# [Work required]
Write out the line that contains "black dice [626,374,737,470]" and every line after it through the end of the entries, exactly as given and with no other lines.

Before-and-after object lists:
+-------+

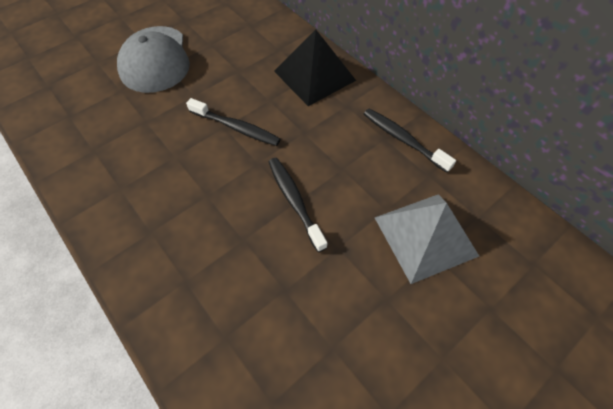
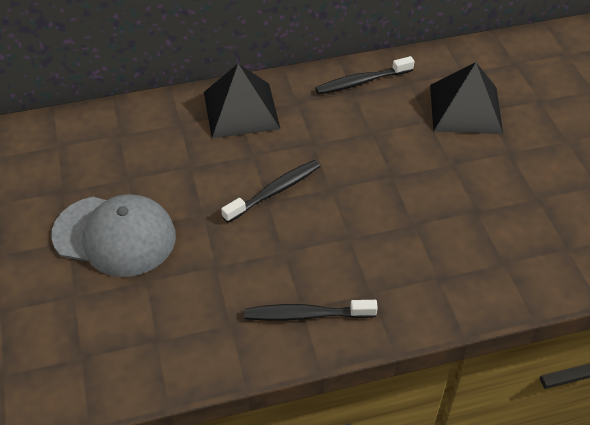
camera: 65 degrees left, 10 degrees down
black toothbrush [269,158,328,252] -> black toothbrush moved to [244,300,378,321]
grey pyramid [375,194,479,284] -> black pyramid [430,62,503,134]

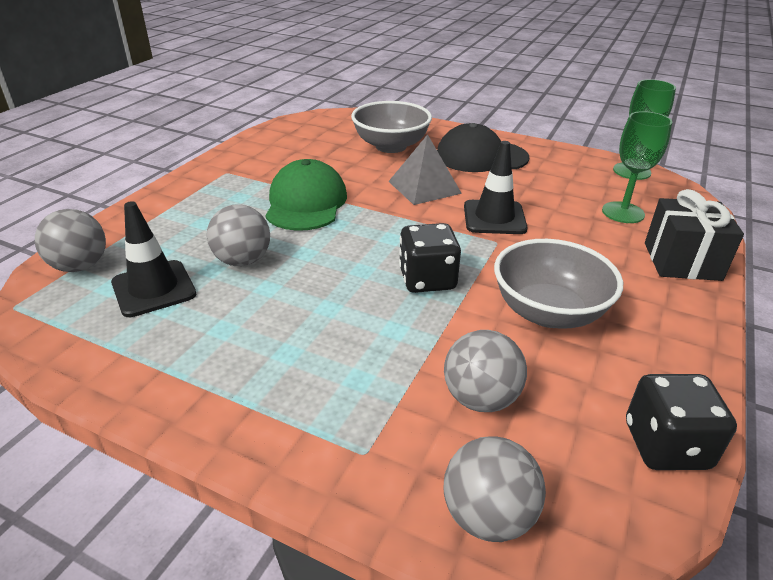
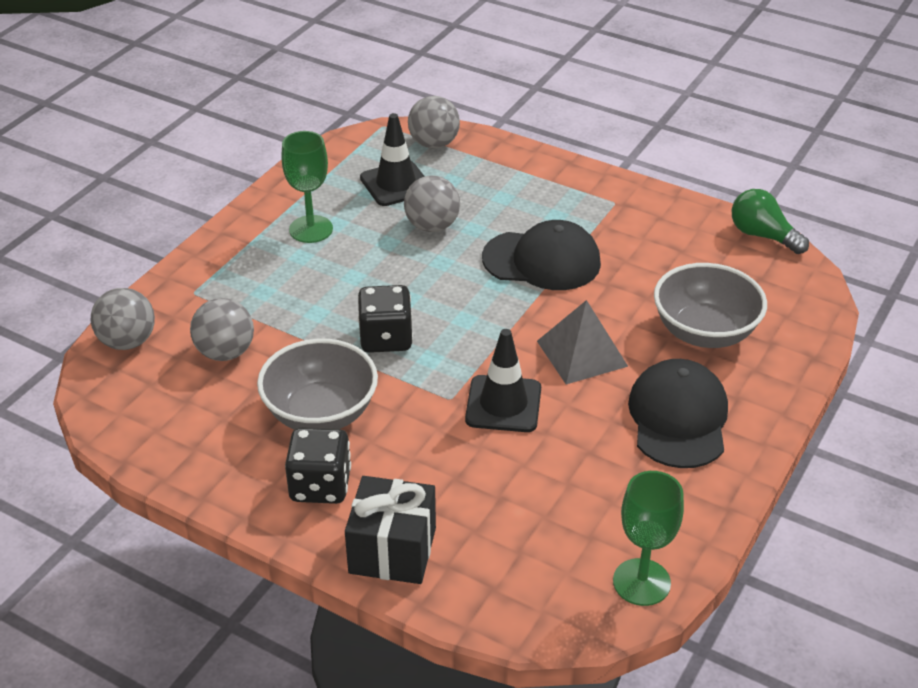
camera: 95 degrees right, 5 degrees up
green cap [266,159,347,231] -> black cap [482,220,601,290]
green goblet [602,111,673,223] -> green goblet moved to [281,131,333,243]
black dice [626,374,737,470] -> black dice moved to [285,428,351,504]
none -> green light bulb [732,189,809,254]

+-------+

# [Output below]
black dice [626,374,737,470] -> black dice moved to [285,428,351,504]
none -> green light bulb [732,189,809,254]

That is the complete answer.